### Supplied data
-------------------------

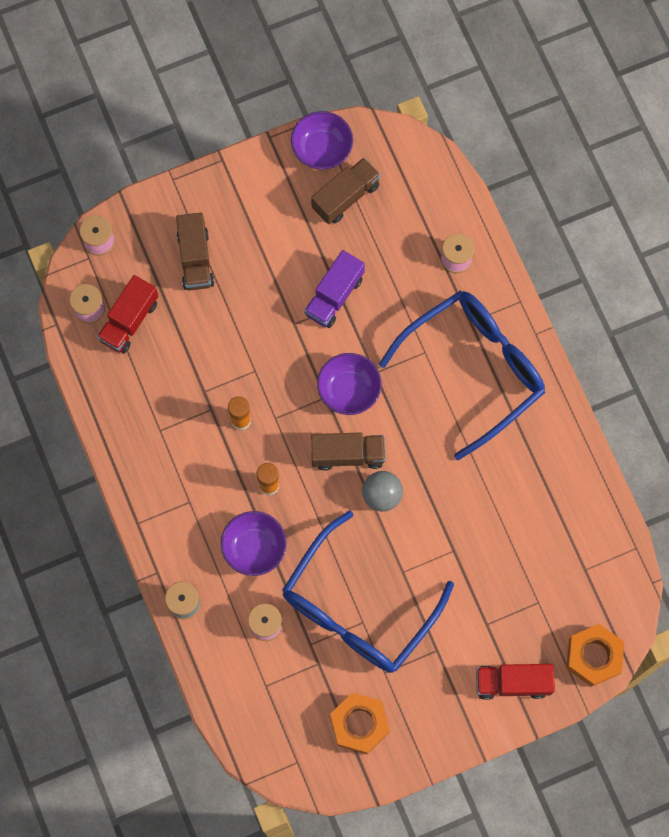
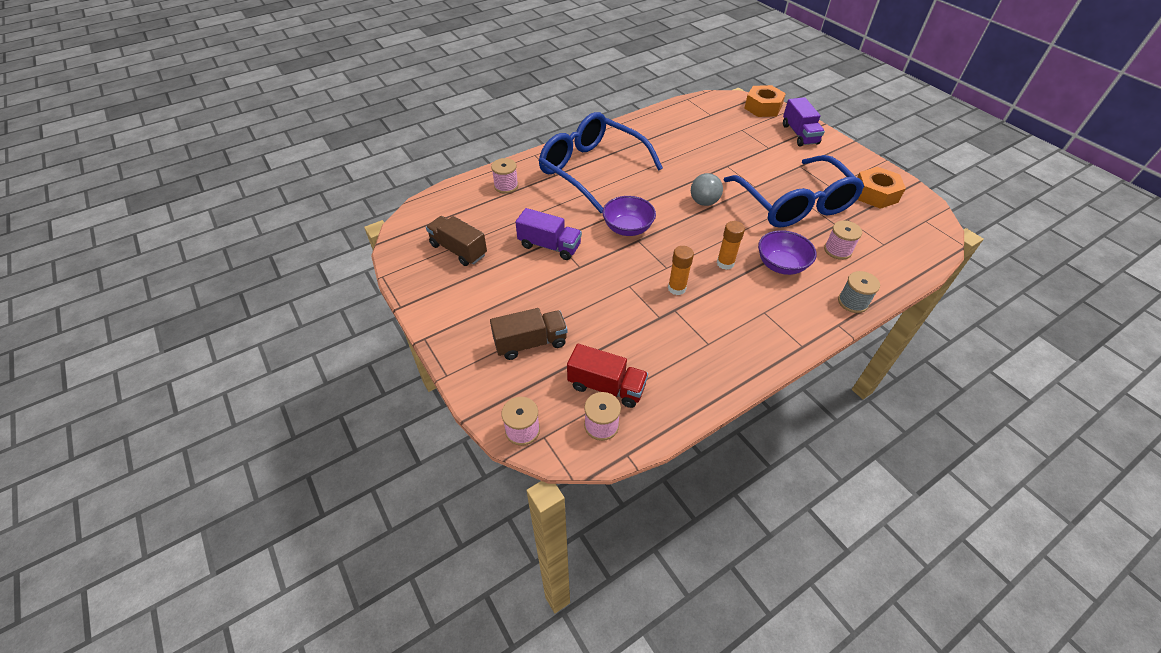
camera: 100 degrees left, 25 degrees down
(322, 149) = (413, 270): purple bowl -> none
(347, 454) = (680, 223): brown truck -> none
(357, 608) = (794, 204): blue glasses -> blue glasses turned 45 degrees clockwise
(512, 683) = (799, 134): red truck -> purple truck

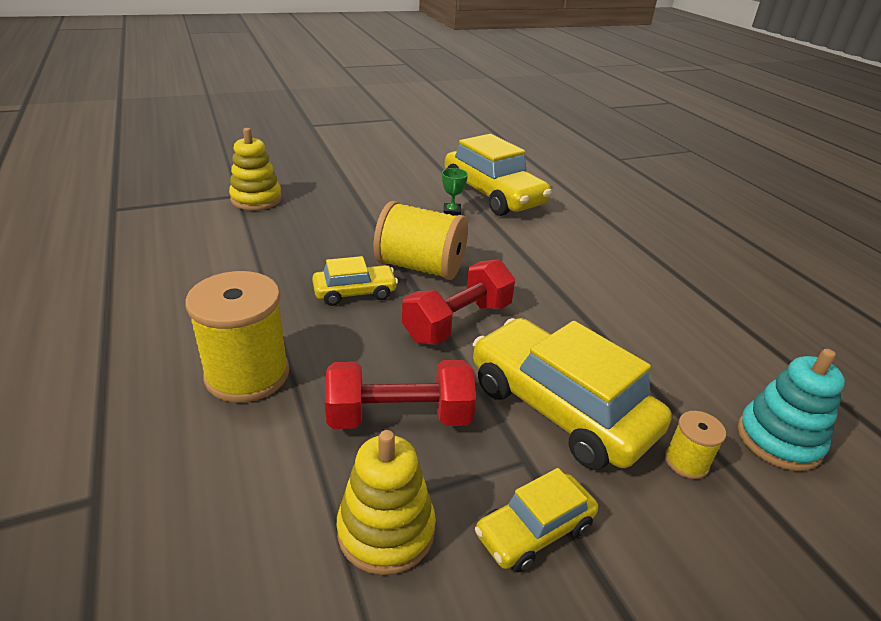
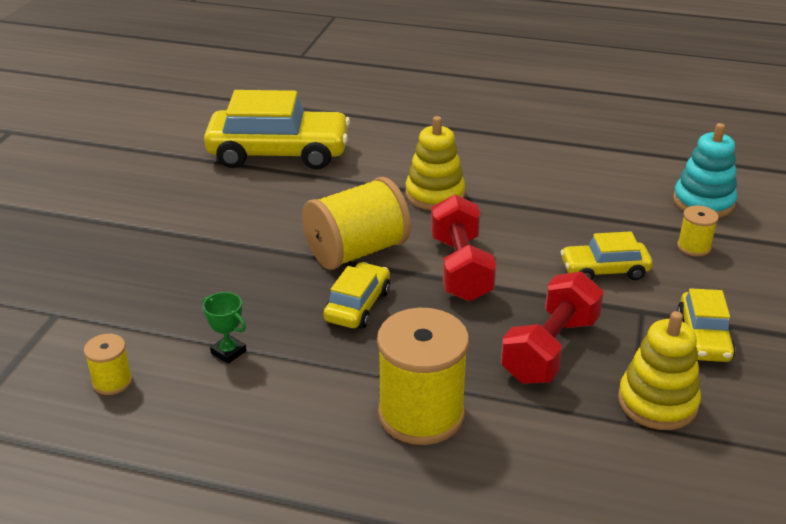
camera: 50 degrees left, 0 degrees up
(187, 236) = (112, 381): none -> yellow spool
(256, 199) = (86, 303): yellow stacking toy -> yellow stacking toy (435, 194)
(452, 212) = (280, 191): green trophy -> green trophy (228, 352)
(559, 408) = (604, 270): yellow car -> yellow car, size x0.52

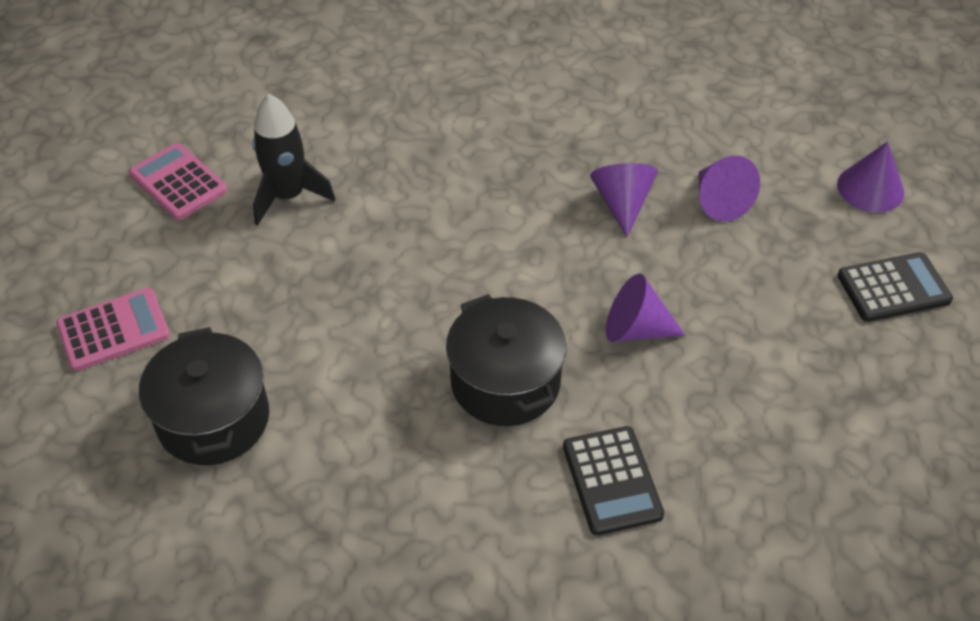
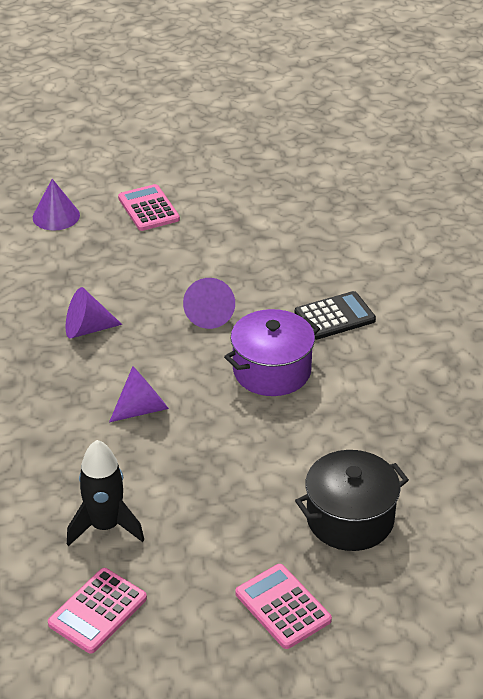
camera: 100 degrees left, 10 degrees down
(505, 382) = (272, 371): black pot -> purple pot
(719, 201) = (78, 282): purple cone -> purple cone (142, 408)
(893, 288) = (148, 209): black calculator -> pink calculator

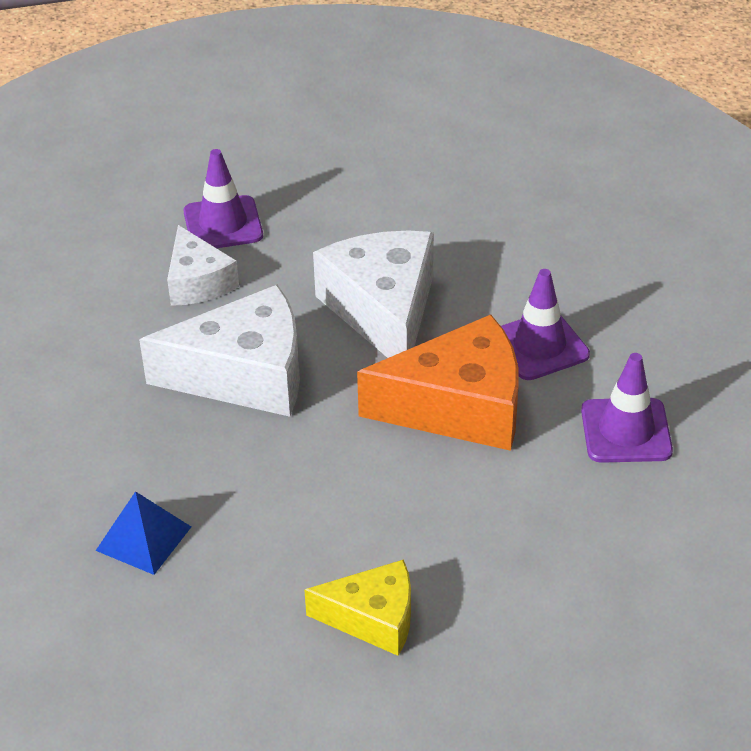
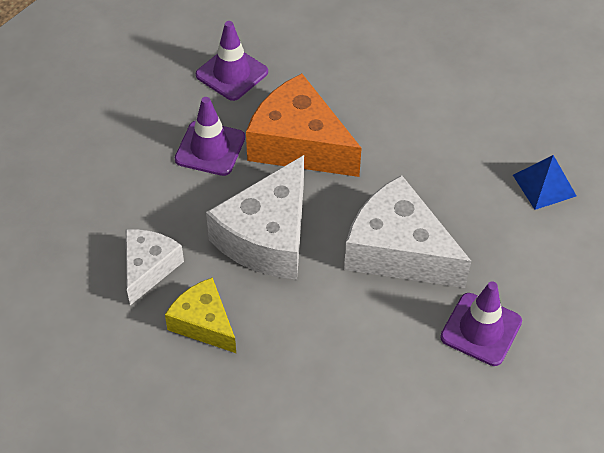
camera: 140 degrees left, 10 degrees up
(198, 282) = (361, 350): white cheese -> white cheese (148, 268)
(223, 224) = (294, 396): purple traffic cone -> purple traffic cone (481, 329)
(373, 618) = (460, 71): yellow cheese -> yellow cheese (204, 323)

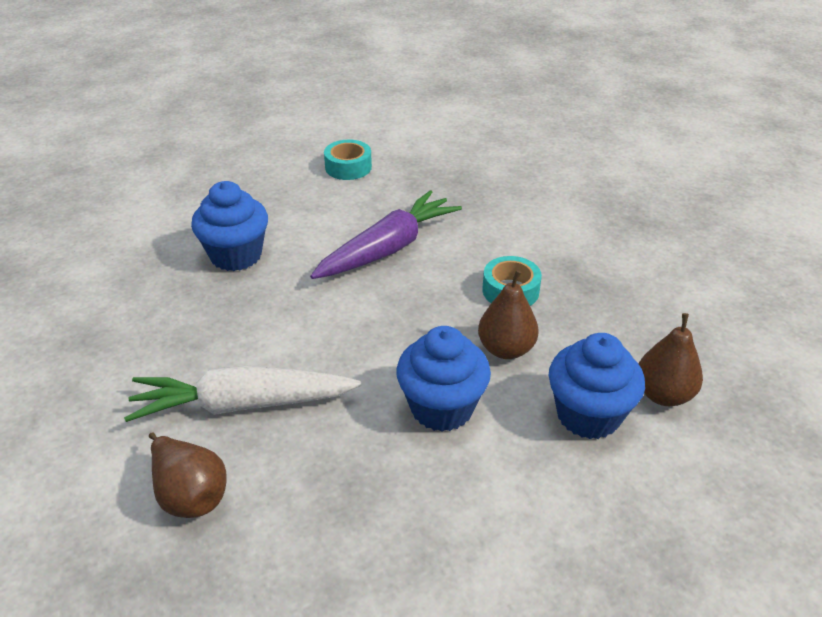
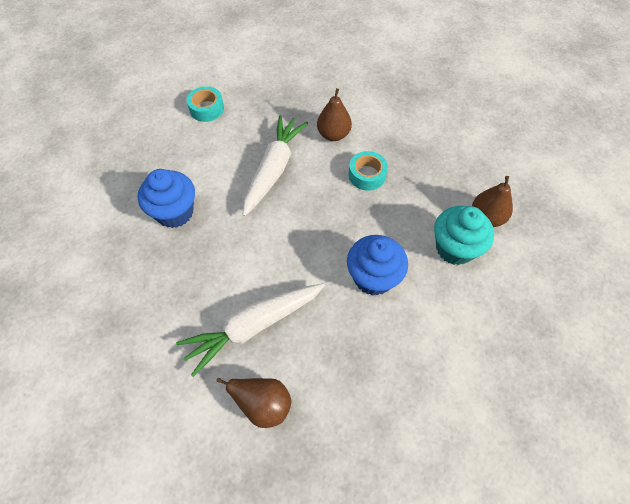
camera: 25 degrees left, 20 degrees up
(388, 248) = (273, 169): purple carrot -> white carrot
(506, 349) = (387, 220): brown pear -> brown pear (333, 134)
(588, 415) = (454, 248): blue cupcake -> turquoise cupcake

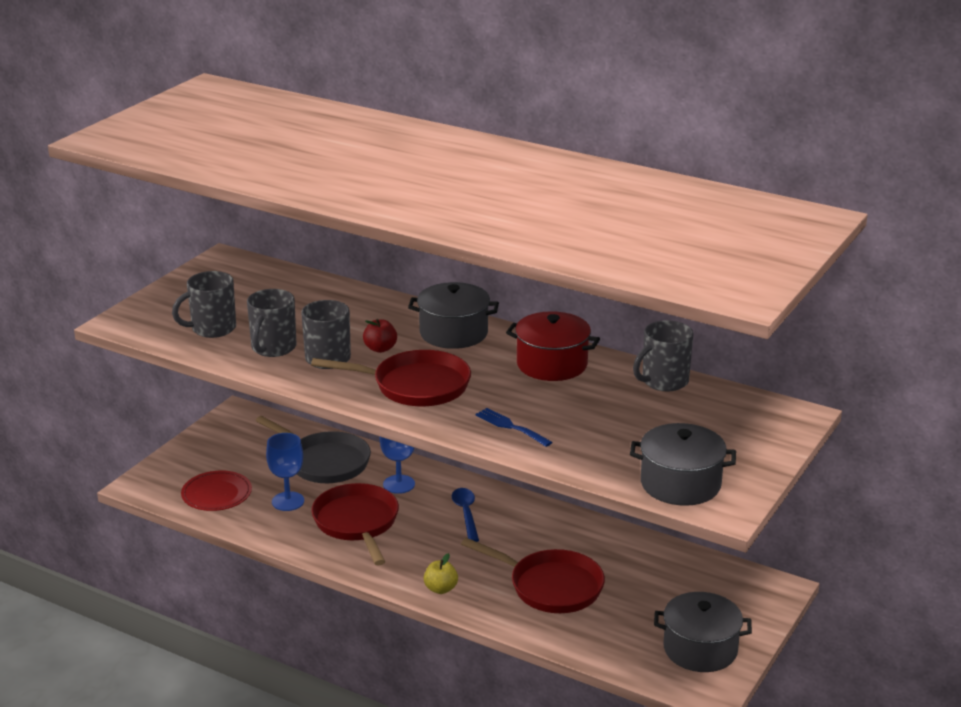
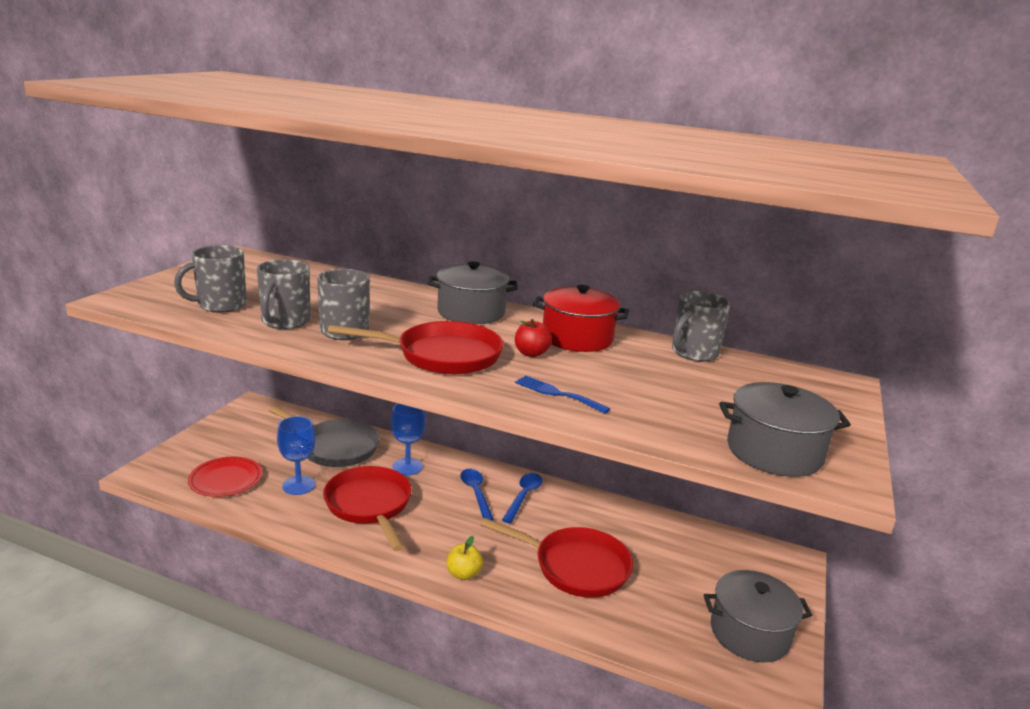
camera: 10 degrees left, 5 degrees down
(380, 349) = (399, 324): red apple -> red apple (531, 353)
(515, 518) = (523, 497): none -> blue spoon

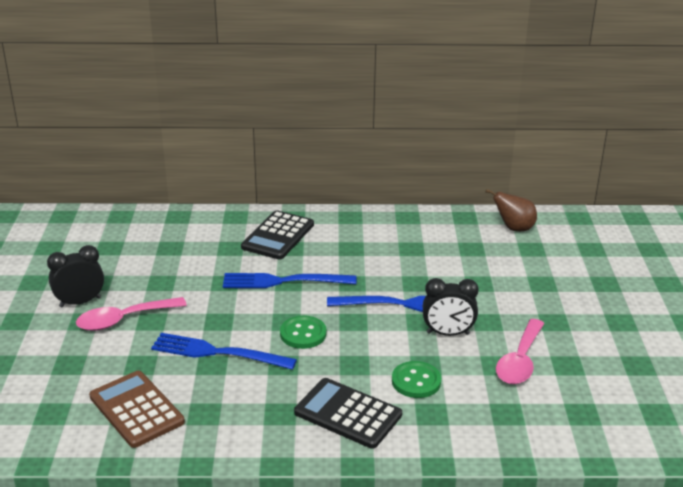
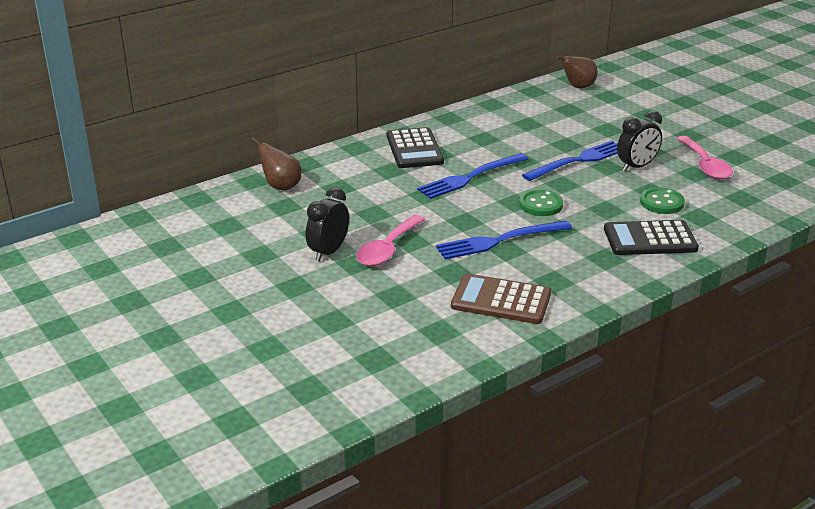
camera: 35 degrees left, 0 degrees up
(131, 229) = (281, 186): none -> brown pear

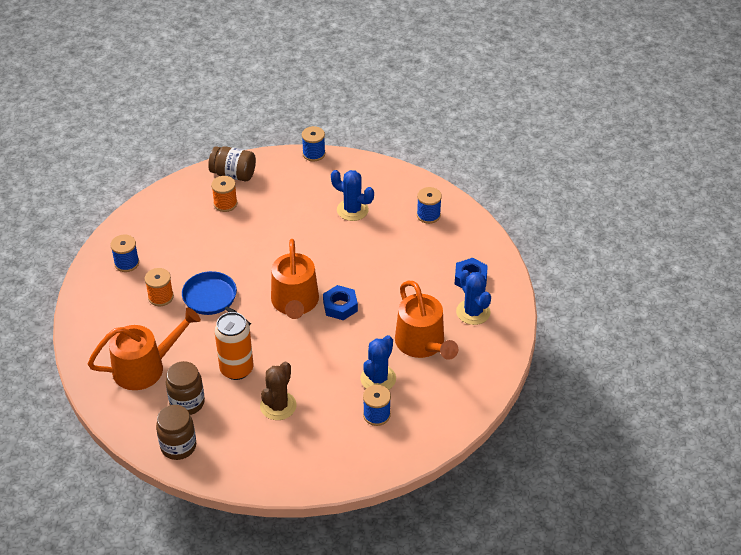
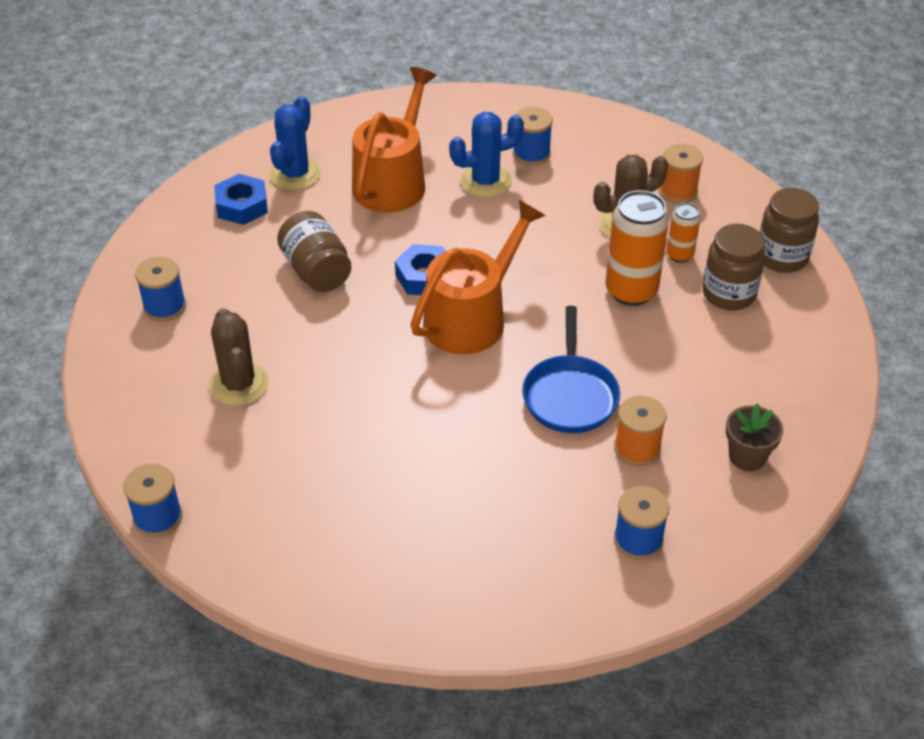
camera: 135 degrees left, 0 degrees up
(109, 326) = (747, 456): none -> brown flower pot
(145, 367) = (745, 368): orange watering can -> none
(225, 204) = (389, 532): orange spool -> orange spool (677, 191)
(232, 408) = (680, 255): none -> orange can
(233, 174) = (315, 578): brown jar -> brown jar (316, 271)
(352, 210) = (239, 384): blue cactus -> brown cactus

-------------------------

### What the task requires
Which of the lines in the listing above include "white"? Report each of them.

### Solution to the exercise
(198, 282) = (361, 350): white cheese -> white cheese (148, 268)
(388, 248) = (273, 169): purple carrot -> white carrot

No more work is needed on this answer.